**Your goal**
Please pull out each line of the material below that contains the string "kern", matching case exactly.

**Exercise data**
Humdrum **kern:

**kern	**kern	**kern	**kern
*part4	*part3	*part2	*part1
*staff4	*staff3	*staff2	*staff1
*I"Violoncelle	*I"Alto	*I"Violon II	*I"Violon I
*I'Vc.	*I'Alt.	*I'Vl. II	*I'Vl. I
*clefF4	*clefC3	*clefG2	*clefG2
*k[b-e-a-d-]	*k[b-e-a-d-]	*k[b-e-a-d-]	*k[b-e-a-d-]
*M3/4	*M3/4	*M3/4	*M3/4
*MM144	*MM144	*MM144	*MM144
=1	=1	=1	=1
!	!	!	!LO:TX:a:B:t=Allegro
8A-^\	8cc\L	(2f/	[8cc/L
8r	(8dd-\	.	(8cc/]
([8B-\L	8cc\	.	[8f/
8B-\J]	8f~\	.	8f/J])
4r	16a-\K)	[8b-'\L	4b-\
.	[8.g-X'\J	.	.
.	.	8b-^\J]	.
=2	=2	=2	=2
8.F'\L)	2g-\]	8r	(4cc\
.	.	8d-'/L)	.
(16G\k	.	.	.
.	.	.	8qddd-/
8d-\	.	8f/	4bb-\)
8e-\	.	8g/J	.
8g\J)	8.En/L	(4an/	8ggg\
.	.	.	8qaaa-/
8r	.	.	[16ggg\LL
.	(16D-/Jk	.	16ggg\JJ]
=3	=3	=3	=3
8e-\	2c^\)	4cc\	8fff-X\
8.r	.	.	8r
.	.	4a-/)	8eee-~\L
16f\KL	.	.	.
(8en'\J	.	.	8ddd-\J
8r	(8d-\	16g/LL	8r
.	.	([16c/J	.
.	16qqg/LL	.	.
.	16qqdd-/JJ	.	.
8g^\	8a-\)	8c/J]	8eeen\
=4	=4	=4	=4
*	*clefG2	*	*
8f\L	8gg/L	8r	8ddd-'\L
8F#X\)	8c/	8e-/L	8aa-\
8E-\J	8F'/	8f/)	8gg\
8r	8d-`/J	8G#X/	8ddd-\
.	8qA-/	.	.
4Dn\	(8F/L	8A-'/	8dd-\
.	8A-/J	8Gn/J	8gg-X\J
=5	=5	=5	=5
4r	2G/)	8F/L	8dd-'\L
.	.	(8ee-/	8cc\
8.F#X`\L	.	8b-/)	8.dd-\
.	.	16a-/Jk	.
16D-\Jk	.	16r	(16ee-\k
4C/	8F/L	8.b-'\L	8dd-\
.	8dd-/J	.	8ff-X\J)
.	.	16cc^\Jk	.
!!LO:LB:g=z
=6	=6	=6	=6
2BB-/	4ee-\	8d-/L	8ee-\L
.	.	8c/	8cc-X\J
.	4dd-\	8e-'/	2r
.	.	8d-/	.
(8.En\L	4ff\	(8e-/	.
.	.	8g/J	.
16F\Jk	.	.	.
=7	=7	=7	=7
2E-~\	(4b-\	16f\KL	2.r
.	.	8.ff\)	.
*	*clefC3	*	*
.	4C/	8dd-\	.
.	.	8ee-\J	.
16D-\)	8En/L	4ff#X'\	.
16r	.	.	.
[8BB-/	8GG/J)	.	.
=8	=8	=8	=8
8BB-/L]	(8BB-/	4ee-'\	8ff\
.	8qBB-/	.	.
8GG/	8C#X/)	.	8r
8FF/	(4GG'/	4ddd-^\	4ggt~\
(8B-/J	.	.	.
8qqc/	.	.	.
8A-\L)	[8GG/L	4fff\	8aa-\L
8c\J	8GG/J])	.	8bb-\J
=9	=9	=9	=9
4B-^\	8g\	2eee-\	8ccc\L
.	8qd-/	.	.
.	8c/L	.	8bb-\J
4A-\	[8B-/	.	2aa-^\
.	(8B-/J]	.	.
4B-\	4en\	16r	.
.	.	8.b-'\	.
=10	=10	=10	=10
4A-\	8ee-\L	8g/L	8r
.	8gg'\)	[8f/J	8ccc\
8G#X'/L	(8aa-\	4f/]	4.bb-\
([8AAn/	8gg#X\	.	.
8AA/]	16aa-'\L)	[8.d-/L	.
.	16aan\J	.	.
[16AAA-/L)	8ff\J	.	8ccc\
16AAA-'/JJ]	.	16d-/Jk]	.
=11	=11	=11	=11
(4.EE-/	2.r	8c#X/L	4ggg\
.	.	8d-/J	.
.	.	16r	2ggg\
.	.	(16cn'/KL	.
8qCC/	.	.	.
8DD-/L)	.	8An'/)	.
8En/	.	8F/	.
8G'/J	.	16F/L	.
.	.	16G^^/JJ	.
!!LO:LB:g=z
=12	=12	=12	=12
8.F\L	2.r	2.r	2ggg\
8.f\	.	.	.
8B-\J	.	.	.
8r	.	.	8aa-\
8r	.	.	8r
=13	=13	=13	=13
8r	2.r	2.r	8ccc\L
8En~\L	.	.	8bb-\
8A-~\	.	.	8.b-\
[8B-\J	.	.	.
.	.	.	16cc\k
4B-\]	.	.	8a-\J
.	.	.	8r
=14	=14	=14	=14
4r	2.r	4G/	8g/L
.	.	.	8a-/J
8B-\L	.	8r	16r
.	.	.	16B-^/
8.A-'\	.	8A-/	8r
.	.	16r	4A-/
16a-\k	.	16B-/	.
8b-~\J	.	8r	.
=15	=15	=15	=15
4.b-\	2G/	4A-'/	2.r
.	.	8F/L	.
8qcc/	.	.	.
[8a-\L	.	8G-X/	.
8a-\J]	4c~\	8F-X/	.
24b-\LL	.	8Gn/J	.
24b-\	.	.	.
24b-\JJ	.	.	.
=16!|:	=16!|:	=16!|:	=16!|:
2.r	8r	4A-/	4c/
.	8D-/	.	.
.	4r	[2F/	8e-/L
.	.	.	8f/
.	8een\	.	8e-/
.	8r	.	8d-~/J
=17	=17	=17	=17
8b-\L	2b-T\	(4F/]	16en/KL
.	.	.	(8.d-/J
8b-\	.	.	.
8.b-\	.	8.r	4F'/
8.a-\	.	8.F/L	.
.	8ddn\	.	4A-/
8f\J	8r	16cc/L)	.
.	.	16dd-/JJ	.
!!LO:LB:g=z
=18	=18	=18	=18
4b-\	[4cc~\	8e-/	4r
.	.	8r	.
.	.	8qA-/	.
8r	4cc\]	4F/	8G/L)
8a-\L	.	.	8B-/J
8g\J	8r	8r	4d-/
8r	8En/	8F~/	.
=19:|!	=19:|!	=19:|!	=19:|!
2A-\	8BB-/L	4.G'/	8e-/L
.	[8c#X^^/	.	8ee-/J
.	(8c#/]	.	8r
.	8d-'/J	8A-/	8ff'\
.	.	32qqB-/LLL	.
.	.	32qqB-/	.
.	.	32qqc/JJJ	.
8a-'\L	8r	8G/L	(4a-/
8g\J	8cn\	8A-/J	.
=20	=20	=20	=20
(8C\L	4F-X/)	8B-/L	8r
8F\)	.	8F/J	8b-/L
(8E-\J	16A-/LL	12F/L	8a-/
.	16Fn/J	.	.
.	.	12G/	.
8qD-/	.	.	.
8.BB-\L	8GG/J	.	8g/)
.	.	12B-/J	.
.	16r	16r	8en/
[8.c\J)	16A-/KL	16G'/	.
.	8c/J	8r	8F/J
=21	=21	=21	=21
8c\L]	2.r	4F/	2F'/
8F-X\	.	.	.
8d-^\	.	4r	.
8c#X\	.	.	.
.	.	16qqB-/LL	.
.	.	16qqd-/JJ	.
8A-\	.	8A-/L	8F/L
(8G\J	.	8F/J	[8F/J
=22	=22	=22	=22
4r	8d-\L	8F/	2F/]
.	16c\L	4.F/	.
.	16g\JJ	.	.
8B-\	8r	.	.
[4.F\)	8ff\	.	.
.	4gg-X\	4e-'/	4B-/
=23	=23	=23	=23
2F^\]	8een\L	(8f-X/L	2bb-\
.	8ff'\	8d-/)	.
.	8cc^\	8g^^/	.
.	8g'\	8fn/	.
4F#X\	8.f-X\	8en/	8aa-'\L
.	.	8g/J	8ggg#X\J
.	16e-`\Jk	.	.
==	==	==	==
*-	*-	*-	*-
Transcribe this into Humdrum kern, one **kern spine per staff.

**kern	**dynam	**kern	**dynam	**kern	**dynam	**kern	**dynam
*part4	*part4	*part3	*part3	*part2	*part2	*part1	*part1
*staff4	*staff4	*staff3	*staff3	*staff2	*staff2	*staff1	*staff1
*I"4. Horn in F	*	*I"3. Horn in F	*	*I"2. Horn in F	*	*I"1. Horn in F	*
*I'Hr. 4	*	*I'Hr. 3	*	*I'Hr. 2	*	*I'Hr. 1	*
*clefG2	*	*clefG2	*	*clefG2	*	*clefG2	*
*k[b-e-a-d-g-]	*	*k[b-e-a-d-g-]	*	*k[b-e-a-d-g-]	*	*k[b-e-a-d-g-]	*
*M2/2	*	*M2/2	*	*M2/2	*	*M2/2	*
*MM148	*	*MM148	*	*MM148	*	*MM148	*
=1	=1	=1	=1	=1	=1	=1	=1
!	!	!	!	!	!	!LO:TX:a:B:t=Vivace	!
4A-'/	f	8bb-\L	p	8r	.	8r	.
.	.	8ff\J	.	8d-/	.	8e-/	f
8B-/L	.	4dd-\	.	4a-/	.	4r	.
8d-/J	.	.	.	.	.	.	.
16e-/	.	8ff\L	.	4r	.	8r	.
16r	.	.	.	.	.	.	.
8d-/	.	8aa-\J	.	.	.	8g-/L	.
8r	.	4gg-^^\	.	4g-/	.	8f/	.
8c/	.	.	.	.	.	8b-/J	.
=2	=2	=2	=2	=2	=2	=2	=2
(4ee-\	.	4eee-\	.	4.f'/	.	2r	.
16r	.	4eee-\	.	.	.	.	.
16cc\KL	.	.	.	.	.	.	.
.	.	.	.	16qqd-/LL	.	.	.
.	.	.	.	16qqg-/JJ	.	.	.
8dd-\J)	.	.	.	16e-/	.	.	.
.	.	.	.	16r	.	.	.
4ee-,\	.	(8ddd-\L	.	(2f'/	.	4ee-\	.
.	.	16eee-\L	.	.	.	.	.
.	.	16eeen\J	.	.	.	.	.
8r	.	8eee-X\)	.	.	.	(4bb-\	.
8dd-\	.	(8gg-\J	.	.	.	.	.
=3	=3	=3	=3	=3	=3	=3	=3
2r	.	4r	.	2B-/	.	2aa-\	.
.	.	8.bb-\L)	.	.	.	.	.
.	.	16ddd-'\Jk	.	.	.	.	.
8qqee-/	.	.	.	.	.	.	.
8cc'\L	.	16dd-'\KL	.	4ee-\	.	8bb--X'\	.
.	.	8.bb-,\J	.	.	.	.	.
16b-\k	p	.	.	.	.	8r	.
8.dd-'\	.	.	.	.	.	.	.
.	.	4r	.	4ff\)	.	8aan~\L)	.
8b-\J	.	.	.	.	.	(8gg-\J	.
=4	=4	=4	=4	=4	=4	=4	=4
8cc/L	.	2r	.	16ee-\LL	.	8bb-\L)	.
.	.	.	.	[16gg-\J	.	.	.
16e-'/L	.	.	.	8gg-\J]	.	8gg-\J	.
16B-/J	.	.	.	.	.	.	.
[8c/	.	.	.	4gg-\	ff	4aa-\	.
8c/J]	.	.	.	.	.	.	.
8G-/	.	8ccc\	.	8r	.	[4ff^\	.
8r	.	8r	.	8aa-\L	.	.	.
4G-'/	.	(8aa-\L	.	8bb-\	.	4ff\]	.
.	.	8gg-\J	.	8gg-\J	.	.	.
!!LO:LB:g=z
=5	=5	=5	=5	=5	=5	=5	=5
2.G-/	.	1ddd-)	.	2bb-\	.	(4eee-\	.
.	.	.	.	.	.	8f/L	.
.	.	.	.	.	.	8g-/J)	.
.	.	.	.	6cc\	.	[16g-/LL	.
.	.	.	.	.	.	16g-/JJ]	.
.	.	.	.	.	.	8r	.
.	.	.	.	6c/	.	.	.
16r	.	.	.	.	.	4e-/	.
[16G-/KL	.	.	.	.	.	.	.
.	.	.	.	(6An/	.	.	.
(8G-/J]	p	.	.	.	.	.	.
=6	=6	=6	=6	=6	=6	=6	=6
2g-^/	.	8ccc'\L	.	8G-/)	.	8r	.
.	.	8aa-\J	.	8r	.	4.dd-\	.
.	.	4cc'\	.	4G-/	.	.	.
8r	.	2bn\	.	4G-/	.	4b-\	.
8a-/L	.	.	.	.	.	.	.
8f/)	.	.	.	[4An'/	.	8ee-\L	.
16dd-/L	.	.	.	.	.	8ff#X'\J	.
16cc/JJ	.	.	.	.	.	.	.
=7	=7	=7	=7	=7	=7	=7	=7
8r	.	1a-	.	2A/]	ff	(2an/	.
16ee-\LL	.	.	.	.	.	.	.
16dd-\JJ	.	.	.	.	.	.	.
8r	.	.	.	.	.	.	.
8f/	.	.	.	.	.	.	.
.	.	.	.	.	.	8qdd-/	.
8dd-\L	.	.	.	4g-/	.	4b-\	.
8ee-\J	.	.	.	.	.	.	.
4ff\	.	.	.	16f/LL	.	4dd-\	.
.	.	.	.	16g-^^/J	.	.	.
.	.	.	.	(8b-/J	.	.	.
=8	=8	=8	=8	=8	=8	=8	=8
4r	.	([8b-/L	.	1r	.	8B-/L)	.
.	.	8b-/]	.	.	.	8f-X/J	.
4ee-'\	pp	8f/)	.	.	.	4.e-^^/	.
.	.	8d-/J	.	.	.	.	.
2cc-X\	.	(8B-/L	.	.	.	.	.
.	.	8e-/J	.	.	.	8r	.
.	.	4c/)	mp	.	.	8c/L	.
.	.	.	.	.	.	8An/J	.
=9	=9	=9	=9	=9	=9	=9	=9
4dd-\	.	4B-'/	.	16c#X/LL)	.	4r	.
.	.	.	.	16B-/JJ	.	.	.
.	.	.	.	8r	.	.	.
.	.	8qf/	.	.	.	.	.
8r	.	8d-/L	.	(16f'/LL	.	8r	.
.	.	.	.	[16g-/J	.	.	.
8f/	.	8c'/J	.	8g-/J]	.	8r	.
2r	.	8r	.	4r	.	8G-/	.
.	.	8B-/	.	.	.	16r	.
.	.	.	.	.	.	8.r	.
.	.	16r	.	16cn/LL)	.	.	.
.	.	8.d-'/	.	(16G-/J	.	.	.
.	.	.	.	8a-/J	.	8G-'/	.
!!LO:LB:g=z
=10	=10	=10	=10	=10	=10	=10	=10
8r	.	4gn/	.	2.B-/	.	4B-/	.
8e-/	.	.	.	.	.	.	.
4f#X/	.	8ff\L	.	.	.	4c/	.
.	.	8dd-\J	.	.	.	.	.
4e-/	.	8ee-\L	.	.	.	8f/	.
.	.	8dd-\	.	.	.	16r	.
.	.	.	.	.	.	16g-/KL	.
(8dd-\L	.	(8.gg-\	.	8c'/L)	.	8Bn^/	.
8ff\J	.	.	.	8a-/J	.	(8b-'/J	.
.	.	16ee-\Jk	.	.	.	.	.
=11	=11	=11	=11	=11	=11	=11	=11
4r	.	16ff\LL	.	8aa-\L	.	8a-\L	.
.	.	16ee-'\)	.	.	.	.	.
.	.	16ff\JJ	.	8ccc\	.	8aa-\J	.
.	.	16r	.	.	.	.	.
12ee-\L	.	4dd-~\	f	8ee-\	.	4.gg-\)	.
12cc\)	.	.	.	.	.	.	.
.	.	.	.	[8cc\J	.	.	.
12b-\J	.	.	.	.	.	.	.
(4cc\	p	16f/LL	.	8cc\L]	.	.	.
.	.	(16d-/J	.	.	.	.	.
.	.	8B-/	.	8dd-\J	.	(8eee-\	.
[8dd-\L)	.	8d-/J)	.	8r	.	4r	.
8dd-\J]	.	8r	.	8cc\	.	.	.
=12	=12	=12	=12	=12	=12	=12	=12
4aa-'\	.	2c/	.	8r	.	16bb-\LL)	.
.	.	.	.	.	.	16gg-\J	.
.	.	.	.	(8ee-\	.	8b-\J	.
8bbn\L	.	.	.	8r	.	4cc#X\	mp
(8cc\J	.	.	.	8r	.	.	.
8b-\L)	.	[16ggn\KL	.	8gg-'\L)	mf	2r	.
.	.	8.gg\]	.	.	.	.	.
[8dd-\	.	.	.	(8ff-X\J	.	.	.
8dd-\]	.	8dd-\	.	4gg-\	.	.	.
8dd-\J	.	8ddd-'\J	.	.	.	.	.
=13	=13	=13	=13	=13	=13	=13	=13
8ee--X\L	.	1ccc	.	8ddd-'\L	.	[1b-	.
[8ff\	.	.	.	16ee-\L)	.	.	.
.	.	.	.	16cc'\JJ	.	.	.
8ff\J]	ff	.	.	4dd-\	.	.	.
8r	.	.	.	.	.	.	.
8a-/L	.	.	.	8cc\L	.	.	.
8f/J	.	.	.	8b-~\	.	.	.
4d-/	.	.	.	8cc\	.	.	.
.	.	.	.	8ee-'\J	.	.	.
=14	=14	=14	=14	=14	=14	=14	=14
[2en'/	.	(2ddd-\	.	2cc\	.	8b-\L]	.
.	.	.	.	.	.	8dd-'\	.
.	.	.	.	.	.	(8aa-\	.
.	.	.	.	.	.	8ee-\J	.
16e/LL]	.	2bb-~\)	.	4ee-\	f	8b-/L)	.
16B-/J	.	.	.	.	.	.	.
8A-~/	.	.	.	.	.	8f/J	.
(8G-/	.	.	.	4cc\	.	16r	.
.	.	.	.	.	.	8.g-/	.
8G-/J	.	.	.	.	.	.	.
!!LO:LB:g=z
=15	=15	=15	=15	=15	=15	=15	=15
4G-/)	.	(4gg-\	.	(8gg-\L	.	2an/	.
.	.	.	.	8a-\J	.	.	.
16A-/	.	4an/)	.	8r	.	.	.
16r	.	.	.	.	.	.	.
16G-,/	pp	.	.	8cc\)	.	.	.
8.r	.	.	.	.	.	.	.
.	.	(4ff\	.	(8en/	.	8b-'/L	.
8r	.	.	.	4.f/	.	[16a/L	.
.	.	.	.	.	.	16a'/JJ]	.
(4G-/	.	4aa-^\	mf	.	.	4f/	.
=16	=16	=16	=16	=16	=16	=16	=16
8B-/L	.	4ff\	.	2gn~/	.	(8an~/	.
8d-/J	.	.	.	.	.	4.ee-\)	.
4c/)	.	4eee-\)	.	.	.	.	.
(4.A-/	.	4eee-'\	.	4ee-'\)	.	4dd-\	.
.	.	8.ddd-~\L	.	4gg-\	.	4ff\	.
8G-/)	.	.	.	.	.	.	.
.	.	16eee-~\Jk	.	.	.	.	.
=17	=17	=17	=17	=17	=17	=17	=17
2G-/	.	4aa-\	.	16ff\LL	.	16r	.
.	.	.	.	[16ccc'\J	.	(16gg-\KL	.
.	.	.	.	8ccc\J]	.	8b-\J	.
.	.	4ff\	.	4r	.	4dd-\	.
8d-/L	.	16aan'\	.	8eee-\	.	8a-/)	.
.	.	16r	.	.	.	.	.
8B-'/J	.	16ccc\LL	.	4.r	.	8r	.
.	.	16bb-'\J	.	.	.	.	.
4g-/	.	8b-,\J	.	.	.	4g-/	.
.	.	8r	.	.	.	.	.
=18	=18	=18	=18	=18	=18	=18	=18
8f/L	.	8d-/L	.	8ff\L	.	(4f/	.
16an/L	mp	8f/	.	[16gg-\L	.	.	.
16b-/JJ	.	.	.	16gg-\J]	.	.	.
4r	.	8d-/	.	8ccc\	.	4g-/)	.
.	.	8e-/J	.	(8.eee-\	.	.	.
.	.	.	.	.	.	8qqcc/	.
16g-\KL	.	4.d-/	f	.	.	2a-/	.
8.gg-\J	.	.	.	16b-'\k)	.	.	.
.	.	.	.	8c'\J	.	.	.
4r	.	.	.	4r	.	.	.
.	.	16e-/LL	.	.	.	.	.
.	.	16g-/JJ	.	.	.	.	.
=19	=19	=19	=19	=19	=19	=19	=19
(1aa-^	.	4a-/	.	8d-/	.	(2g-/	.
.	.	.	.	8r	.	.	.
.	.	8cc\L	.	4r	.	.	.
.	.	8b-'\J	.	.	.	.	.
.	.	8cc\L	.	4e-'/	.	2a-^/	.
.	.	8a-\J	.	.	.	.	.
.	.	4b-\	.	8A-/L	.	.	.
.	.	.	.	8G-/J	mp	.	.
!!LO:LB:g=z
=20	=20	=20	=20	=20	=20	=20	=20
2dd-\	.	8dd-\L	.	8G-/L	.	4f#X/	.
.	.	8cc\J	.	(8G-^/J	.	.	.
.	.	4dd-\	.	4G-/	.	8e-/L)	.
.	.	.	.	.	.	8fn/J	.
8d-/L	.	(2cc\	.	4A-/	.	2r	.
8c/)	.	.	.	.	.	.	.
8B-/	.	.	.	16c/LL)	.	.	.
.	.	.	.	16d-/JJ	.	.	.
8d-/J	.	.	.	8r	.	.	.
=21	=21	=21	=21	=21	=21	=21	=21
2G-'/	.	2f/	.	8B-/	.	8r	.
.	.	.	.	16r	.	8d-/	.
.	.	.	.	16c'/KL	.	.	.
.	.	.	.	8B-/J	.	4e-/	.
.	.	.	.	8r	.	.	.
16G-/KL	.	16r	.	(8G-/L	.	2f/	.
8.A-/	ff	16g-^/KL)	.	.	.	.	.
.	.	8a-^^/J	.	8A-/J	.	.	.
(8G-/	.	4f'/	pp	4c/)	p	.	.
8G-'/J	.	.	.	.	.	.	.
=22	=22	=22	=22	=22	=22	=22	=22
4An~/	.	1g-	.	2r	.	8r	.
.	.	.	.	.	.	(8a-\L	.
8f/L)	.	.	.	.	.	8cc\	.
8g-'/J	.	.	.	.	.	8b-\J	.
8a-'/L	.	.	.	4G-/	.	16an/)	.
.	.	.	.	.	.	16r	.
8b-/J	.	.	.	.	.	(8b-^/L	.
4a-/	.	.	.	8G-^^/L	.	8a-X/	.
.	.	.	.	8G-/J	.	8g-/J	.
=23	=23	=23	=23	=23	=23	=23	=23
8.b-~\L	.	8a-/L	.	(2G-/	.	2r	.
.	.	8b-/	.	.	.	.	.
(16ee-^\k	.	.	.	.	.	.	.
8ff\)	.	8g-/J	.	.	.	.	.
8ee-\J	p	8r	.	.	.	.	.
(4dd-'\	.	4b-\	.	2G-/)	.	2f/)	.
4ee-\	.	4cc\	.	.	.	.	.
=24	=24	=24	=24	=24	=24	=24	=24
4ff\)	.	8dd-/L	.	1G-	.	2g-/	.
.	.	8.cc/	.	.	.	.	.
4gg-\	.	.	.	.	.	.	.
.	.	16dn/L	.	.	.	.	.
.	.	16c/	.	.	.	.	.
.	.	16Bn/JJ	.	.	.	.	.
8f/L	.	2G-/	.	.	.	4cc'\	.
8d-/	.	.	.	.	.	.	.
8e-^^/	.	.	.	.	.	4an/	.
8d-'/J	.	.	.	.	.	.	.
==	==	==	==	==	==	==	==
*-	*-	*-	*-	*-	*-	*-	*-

**Exercise result**
Humdrum **kern:
**kern	**kern	**kern	**kern
Transcribe this into Humdrum kern, one **kern spine per staff.
**kern	**dynam	**kern	**dynam	**kern	**dynam	**kern	**dynam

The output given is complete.